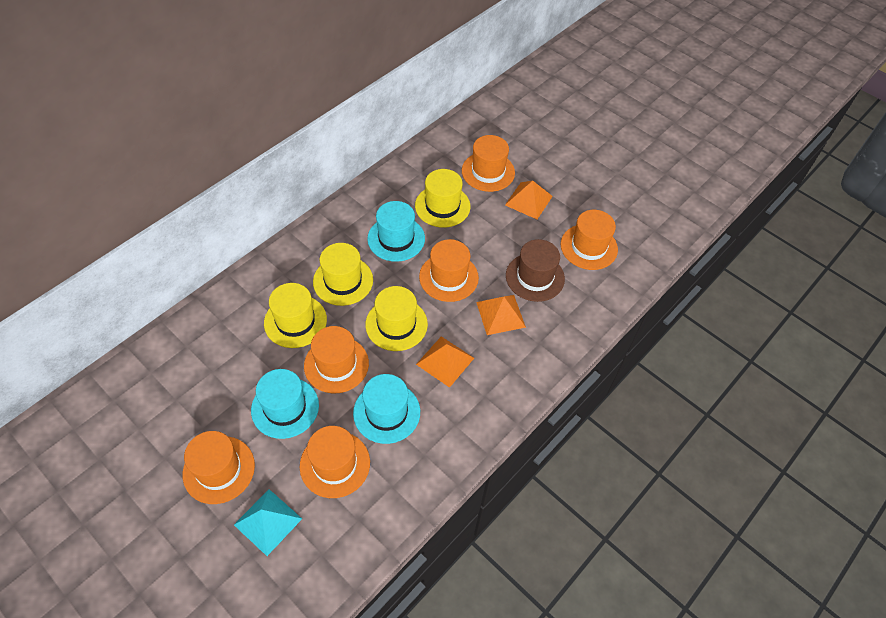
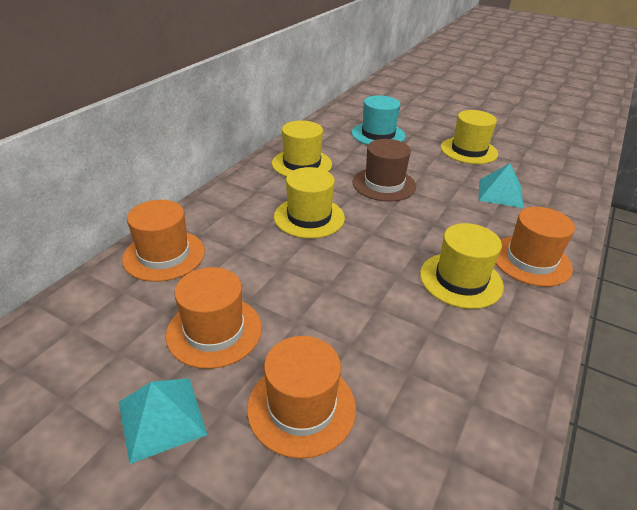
orange hat: 6 -> 4
orange pyramid: 3 -> 0
turquoise hat: 3 -> 1
turquoise pyramid: 1 -> 2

-- -- --

Nothing but the lines from the one containing "orange pyramid: 3 -> 0" through the last line of the material should be returned, each exactly as written, both ends included.

orange pyramid: 3 -> 0
turquoise hat: 3 -> 1
turquoise pyramid: 1 -> 2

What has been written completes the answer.